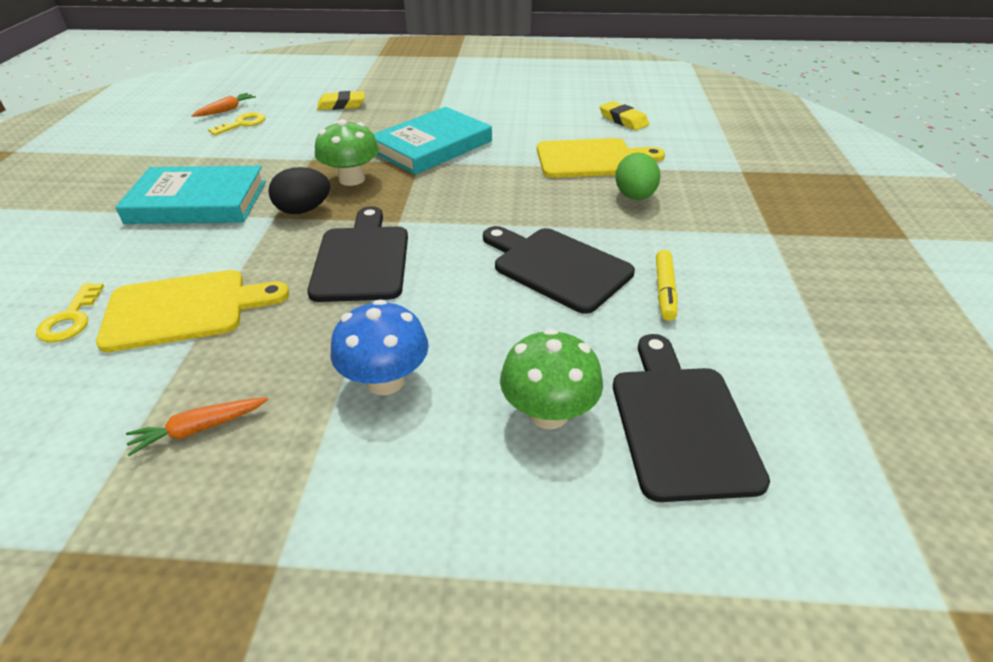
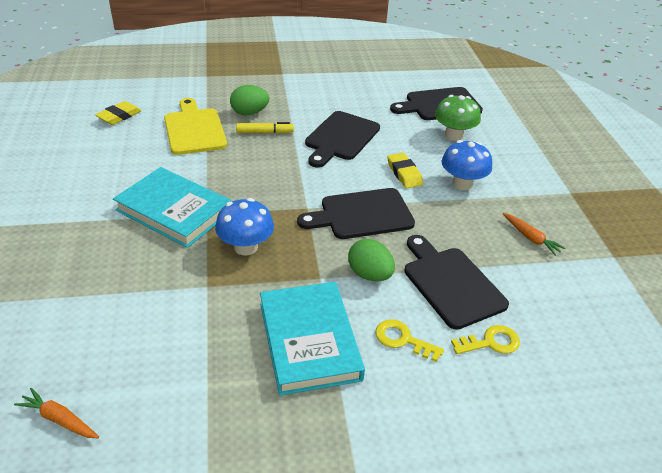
camera: 105 degrees left, 0 degrees up
(184, 309) = (451, 283): yellow cutting board -> black cutting board
(242, 124) = (111, 380): yellow key -> yellow key (402, 339)
(252, 249) = (369, 274): none -> green egg
(304, 210) = (305, 262): black egg -> none
(341, 105) = (57, 300): yellow eraser -> yellow eraser (404, 173)
(352, 179) = (246, 247): green mushroom -> blue mushroom
(664, 291) = (349, 105): yellow marker -> yellow marker (265, 132)

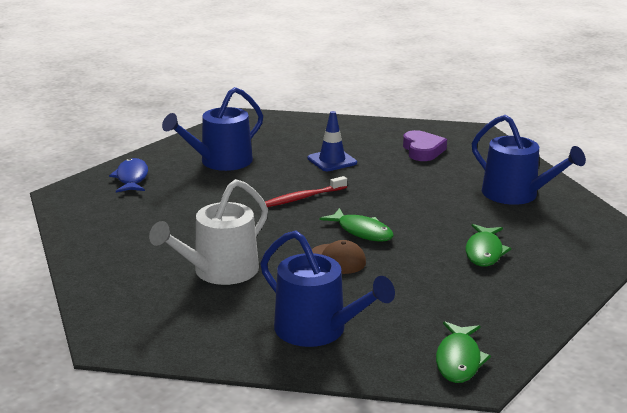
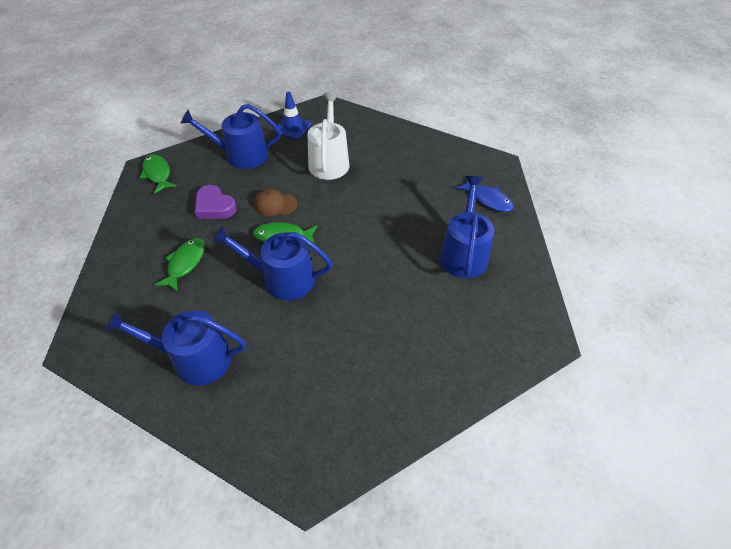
camera: 140 degrees right, 25 degrees up
(303, 198) = (356, 248): red toothbrush -> none
(332, 161) = (388, 311): blue traffic cone -> blue traffic cone (293, 128)
(396, 206) = (282, 279): none -> blue watering can
(422, 150) = (329, 388): purple heart -> purple heart (214, 206)
(484, 252) = (185, 263): green fish -> green fish turned 45 degrees clockwise

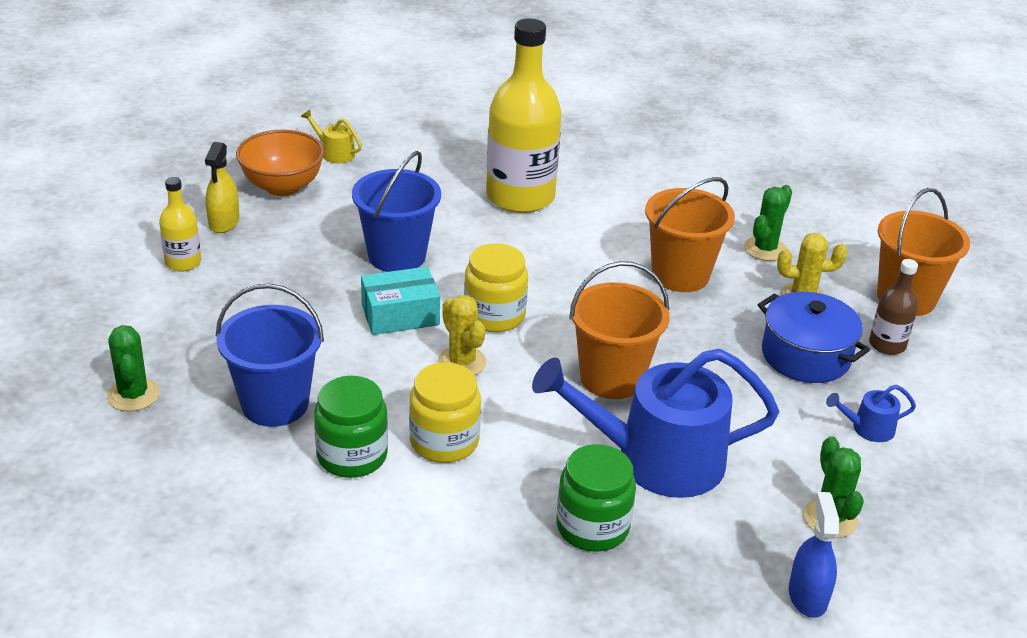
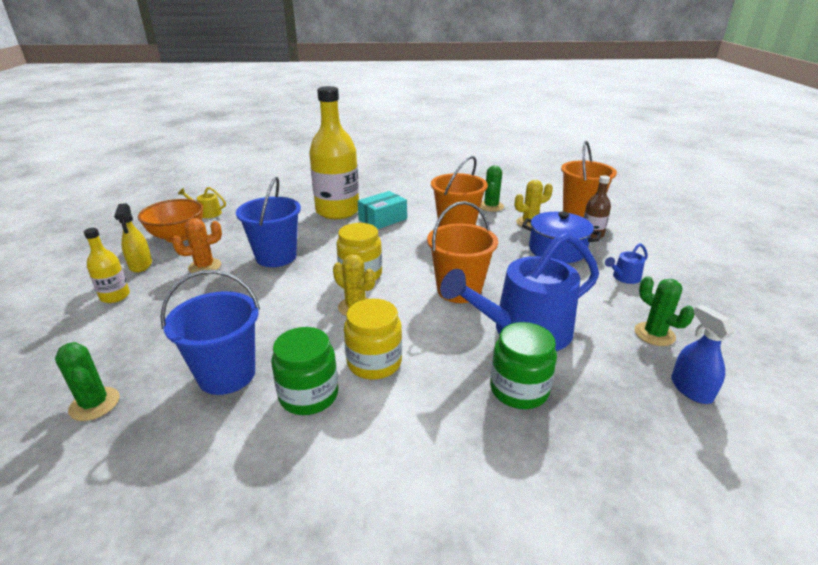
camera: 20 degrees left, 5 degrees down
(300, 246) = (205, 266): none -> orange cactus
(400, 315) = (296, 289): turquoise box -> turquoise box (382, 219)

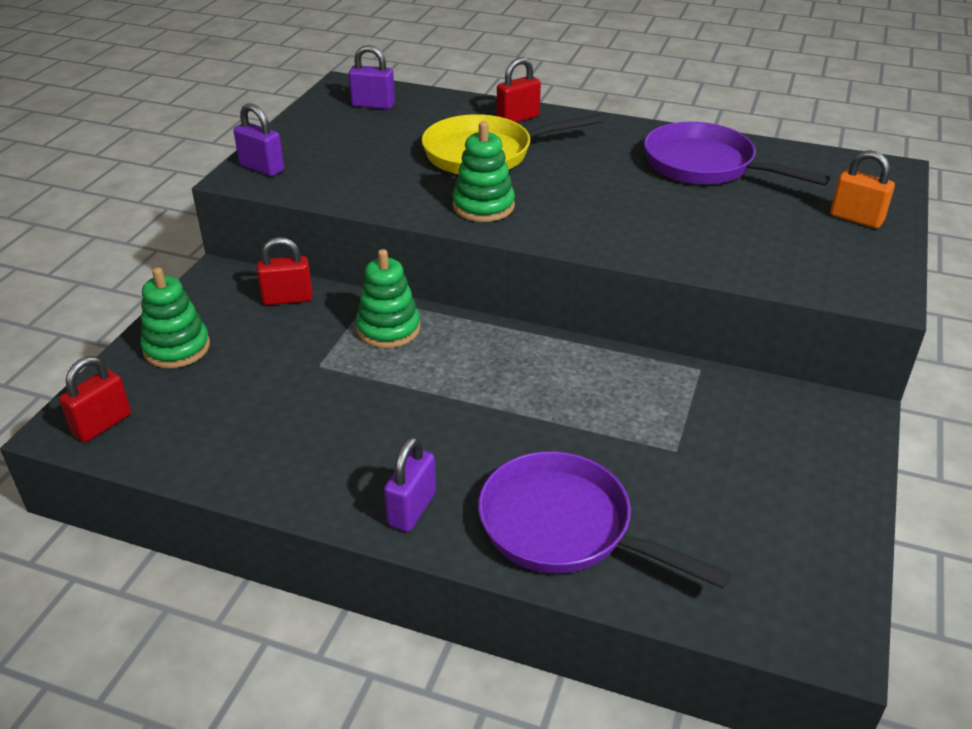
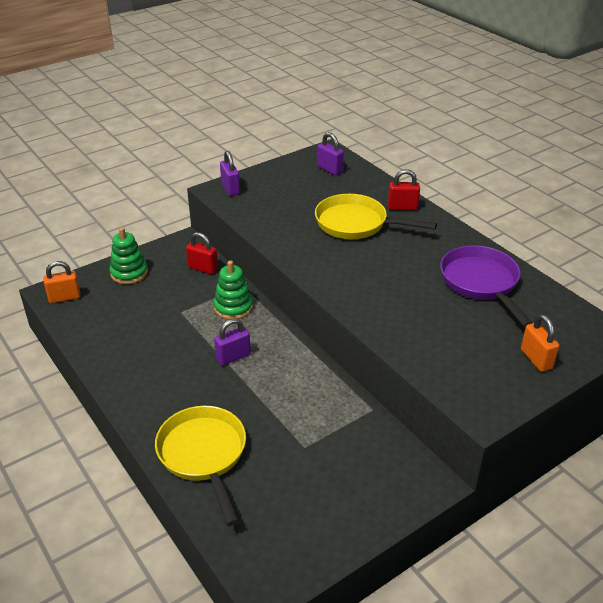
camera: 35 degrees right, 0 degrees up
(102, 424) = (64, 297): red padlock -> orange padlock
(412, 509) = (146, 406): purple padlock -> purple padlock (233, 357)
(483, 206) = (317, 256): green stacking toy -> none
(564, 527) = (204, 455): purple pan -> yellow pan

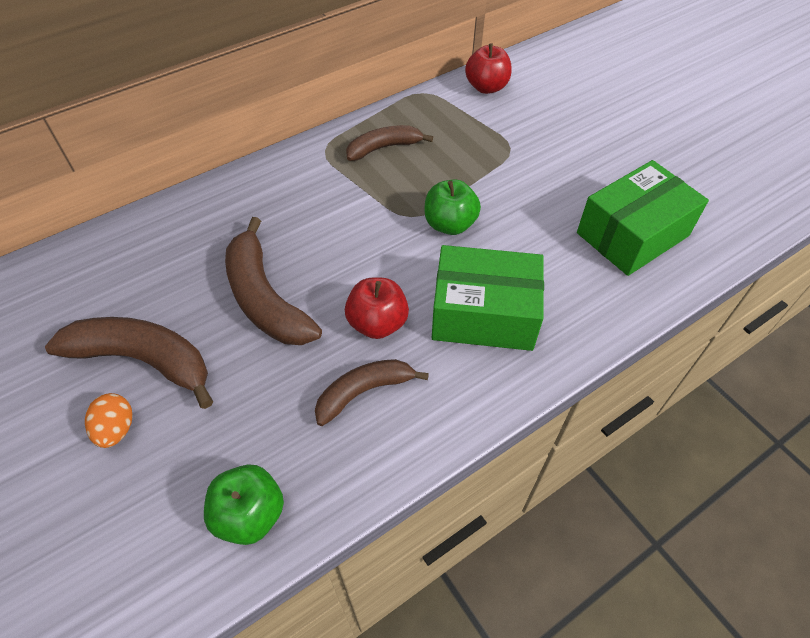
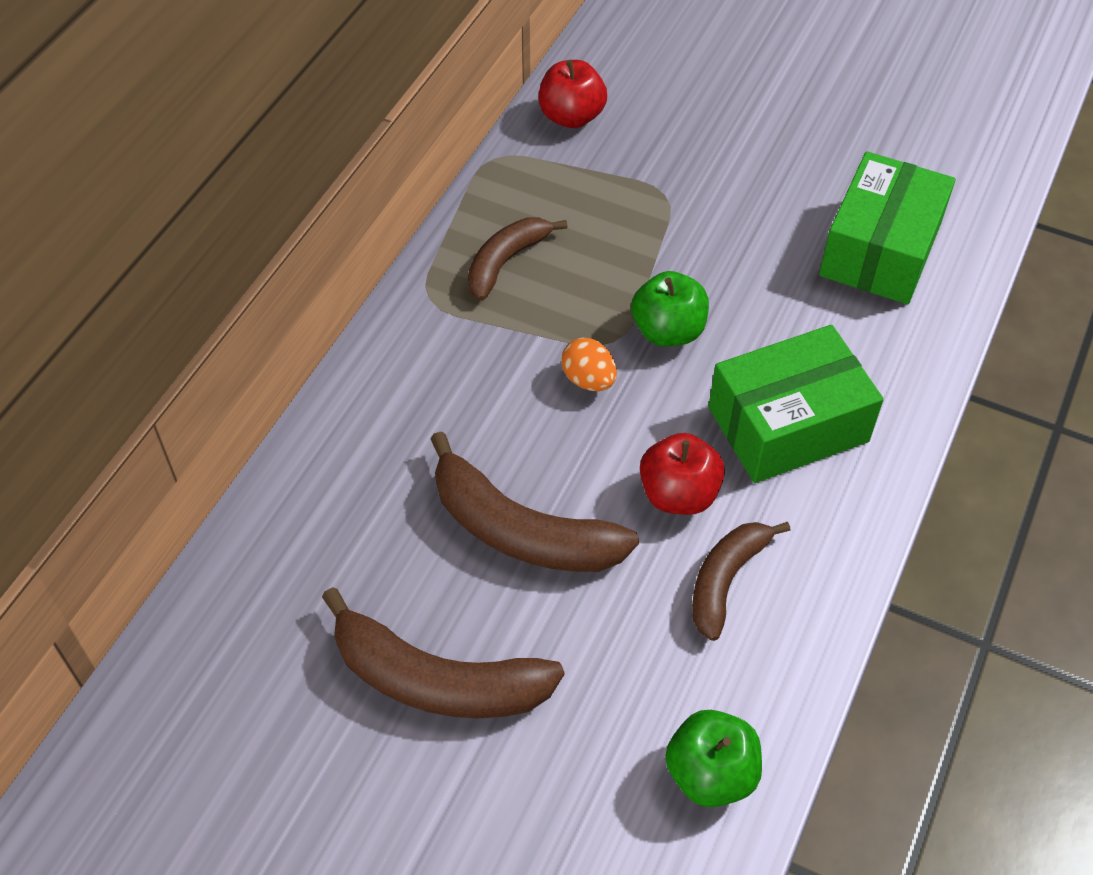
camera: 30 degrees left, 0 degrees up
(116, 429) = (479, 772): orange egg -> orange egg (588, 380)
(143, 360) = (437, 679): brown banana -> brown banana turned 150 degrees counterclockwise

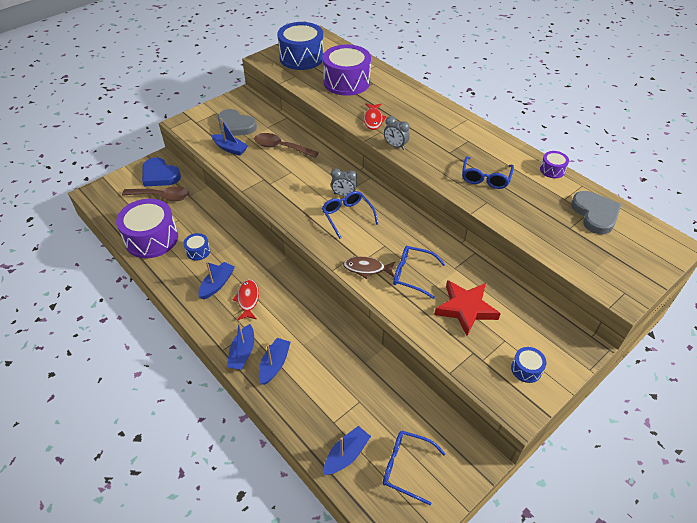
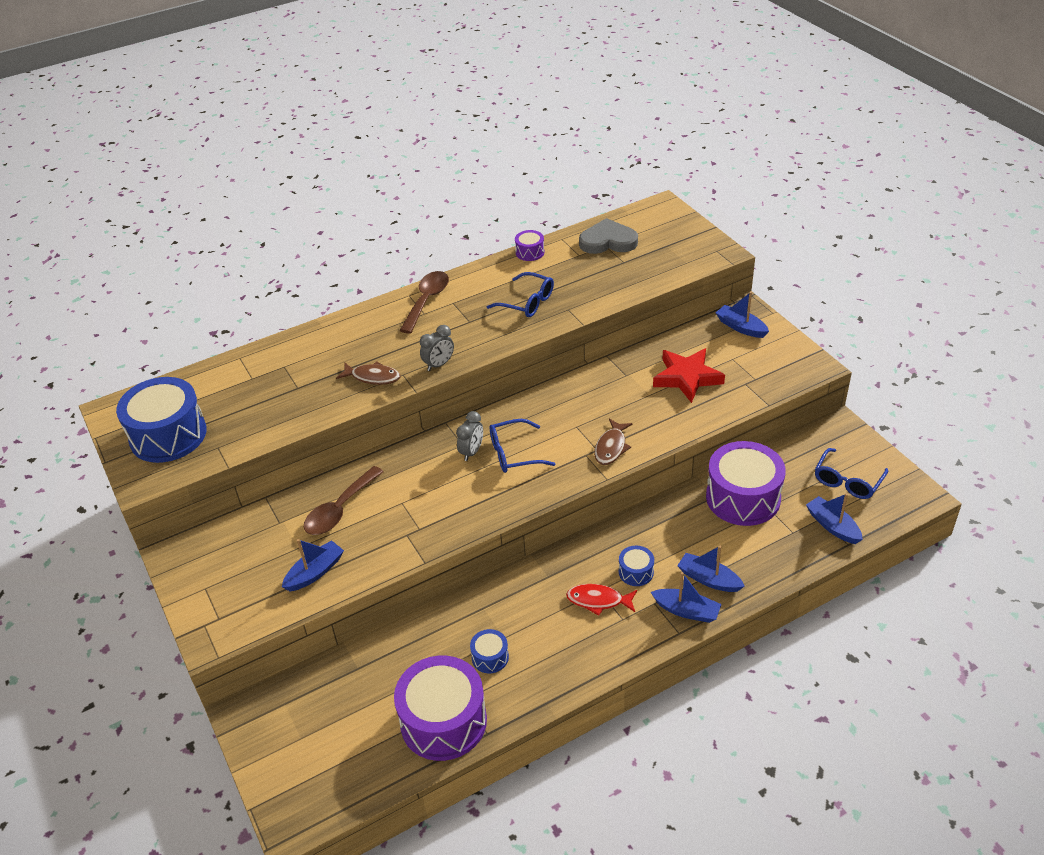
camera: 75 degrees left, 5 degrees down
(160, 175) = (285, 713): blue heart -> none
(161, 196) = (344, 709): brown spoon -> brown spoon (427, 301)
(217, 284) = (563, 635): blue boat -> blue boat (741, 327)
(235, 126) = (257, 563): grey heart -> none
(346, 82) = (266, 392): purple drum -> purple drum (743, 498)
(373, 120) = (373, 377): red fish -> brown fish
(413, 275) = (629, 410): blue glasses -> none
(526, 369) = (769, 352): blue drum -> blue drum (636, 572)

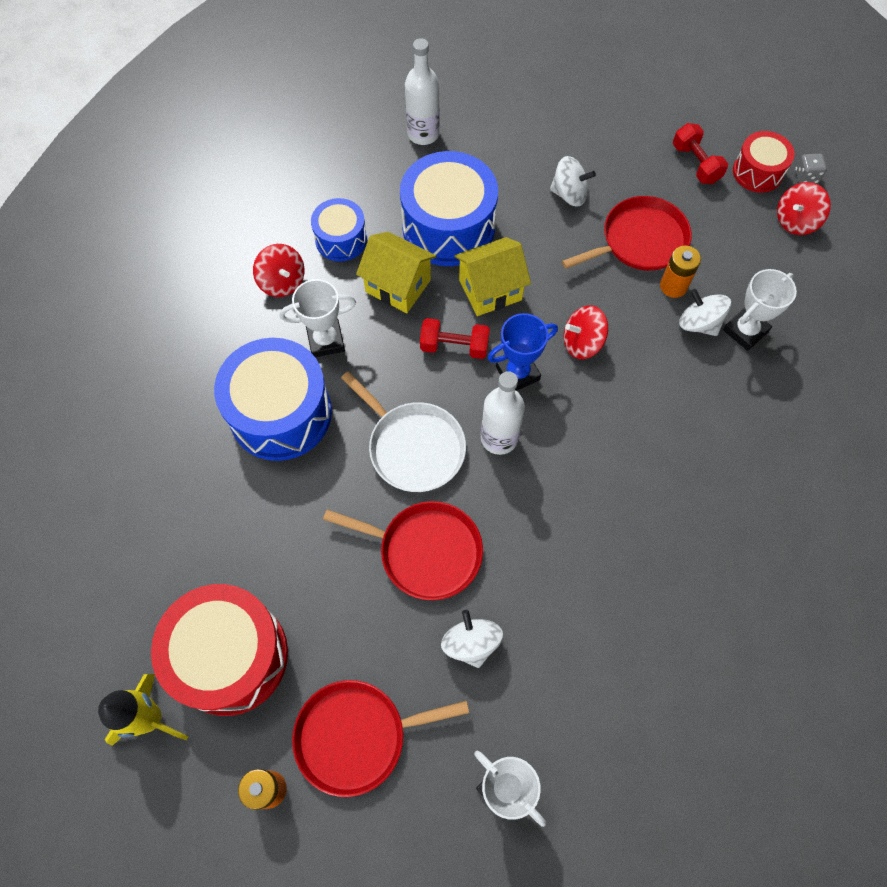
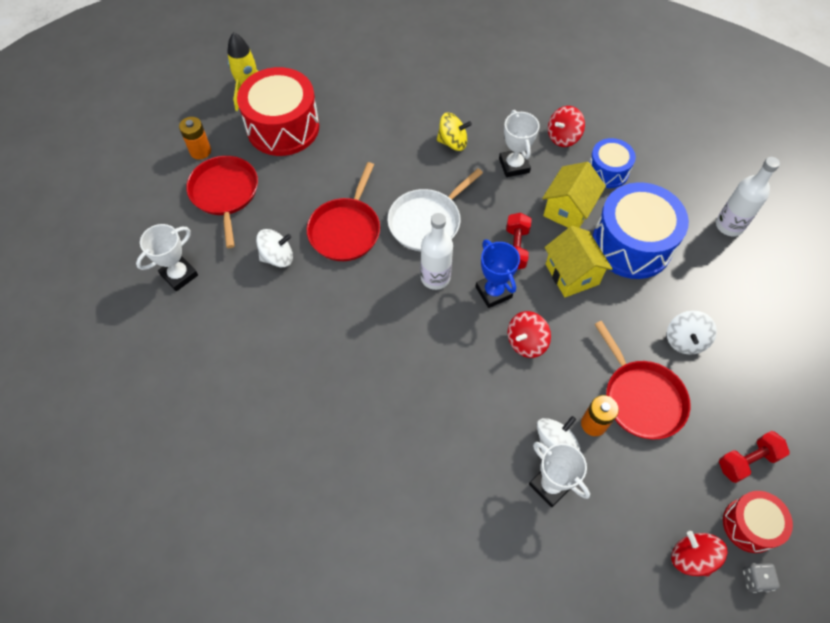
camera: 90 degrees right, 5 degrees down
(280, 413) = (452, 142): blue drum -> yellow spinning top
(582, 343) = (526, 342): red spinning top -> red spinning top turned 120 degrees counterclockwise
--------------------------------
» **PROMPT**: Each line of the data above containing the string "degrees" is to be copied.

» **EXERCISE RESULT**:
camera: 105 degrees left, 0 degrees up
camera: 140 degrees right, 25 degrees up
(484, 252) = (185, 263): green fish -> green fish turned 45 degrees clockwise
camera: 20 degrees left, 5 degrees down
camera: 35 degrees right, 0 degrees up
camera: 30 degrees left, 0 degrees up
(143, 360) = (437, 679): brown banana -> brown banana turned 150 degrees counterclockwise
camera: 75 degrees left, 5 degrees down
camera: 90 degrees right, 5 degrees down
(582, 343) = (526, 342): red spinning top -> red spinning top turned 120 degrees counterclockwise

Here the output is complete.